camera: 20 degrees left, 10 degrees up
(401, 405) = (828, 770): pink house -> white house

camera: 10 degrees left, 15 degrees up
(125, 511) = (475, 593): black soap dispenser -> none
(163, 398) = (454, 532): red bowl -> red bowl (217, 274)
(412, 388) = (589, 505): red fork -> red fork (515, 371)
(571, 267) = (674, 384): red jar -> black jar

===

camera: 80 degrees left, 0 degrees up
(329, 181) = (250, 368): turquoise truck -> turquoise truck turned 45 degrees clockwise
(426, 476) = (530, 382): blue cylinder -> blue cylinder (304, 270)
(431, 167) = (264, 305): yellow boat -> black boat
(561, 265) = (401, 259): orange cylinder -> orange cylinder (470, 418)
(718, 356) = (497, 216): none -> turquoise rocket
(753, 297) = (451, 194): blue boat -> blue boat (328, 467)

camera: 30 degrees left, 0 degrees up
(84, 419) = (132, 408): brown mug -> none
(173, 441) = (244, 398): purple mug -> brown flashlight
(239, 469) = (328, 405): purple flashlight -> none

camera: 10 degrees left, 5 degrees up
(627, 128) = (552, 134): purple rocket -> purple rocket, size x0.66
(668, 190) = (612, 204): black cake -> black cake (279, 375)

===

**Task instructions:**
Return only the lines between the one holding "(401, 405) = (828, 770): pink" and the one holding "(571, 267) = (674, 384): red jar -> black jar", inclusive, exactly as they appear above.

**Result of the task:**
(401, 405) = (828, 770): pink house -> white house

camera: 10 degrees left, 15 degrees up
(125, 511) = (475, 593): black soap dispenser -> none
(163, 398) = (454, 532): red bowl -> red bowl (217, 274)
(412, 388) = (589, 505): red fork -> red fork (515, 371)
(571, 267) = (674, 384): red jar -> black jar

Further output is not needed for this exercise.